Nothing but the pictures should be dropped when the records are transcribed word for word.

○ ○ ○

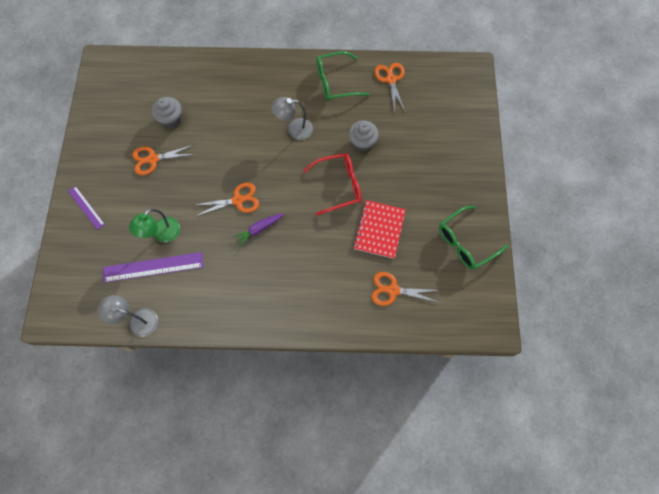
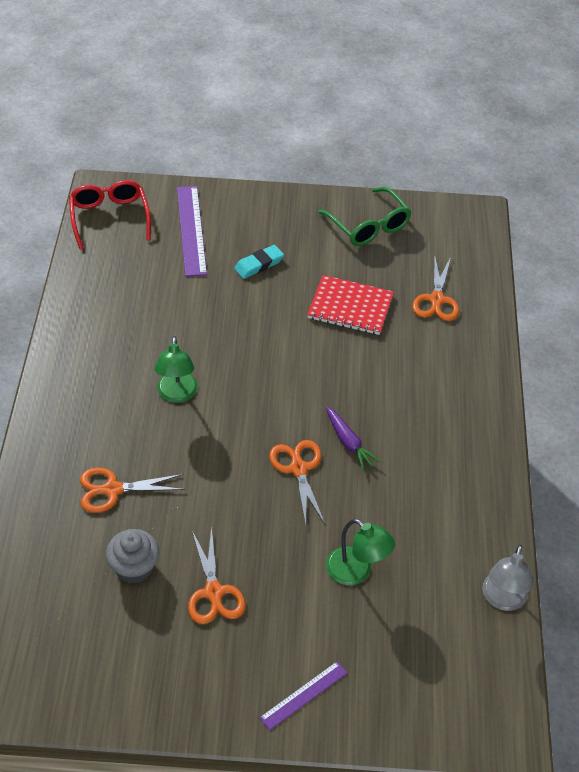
camera: 90 degrees left, 20 degrees down
(153, 267) = (413, 582): purple ruler -> purple ruler (191, 230)
(294, 129) = (177, 394): grey lamp -> green lamp
(335, 82) = (97, 340): green glasses -> none
(339, 186) = (280, 346): red glasses -> red glasses (109, 218)
(362, 142) = (210, 316): grey cupcake -> none
(391, 80) = (104, 276): orange scissors -> orange scissors (113, 489)
(414, 169) = (259, 264): none -> turquoise eraser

○ ○ ○

*SOLUTION TO THIS TASK:*
camera: 90 degrees left, 20 degrees down
(153, 267) = (413, 582): purple ruler -> purple ruler (191, 230)
(294, 129) = (177, 394): grey lamp -> green lamp
(335, 82) = (97, 340): green glasses -> none
(339, 186) = (280, 346): red glasses -> red glasses (109, 218)
(362, 142) = (210, 316): grey cupcake -> none
(391, 80) = (104, 276): orange scissors -> orange scissors (113, 489)
(414, 169) = (259, 264): none -> turquoise eraser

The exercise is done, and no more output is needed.